Material provided:
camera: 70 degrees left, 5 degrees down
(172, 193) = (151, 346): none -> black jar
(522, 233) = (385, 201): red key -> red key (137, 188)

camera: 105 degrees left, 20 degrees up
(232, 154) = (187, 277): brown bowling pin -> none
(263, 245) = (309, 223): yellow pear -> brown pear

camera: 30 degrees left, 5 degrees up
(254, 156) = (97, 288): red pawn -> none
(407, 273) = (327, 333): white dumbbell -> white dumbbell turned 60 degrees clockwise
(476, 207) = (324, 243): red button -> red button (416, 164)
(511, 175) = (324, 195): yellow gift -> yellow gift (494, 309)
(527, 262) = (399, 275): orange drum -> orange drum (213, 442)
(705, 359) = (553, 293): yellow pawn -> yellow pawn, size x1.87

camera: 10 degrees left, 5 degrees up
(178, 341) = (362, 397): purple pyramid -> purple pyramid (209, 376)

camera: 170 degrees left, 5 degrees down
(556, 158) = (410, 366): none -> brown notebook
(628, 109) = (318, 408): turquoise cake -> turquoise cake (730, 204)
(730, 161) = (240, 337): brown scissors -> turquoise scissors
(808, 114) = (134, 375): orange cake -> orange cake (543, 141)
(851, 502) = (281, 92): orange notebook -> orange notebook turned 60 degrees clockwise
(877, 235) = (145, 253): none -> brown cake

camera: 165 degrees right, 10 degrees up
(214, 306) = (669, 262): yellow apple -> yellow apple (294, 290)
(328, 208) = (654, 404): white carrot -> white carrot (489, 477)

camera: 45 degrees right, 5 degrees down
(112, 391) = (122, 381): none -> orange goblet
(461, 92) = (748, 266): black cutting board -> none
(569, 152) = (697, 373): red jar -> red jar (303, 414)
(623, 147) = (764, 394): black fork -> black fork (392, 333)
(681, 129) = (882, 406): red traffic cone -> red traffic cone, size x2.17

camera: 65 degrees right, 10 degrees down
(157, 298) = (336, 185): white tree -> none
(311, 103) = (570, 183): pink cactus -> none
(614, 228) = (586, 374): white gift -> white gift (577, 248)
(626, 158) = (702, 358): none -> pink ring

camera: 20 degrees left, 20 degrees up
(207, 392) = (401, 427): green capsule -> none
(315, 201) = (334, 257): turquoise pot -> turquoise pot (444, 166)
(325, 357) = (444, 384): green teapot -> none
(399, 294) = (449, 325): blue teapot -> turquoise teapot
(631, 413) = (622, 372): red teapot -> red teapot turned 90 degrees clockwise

Exercise:
Across all the records, find the lines containing the word "green" and reproduce each one.

Response:
(207, 392) = (401, 427): green capsule -> none
(325, 357) = (444, 384): green teapot -> none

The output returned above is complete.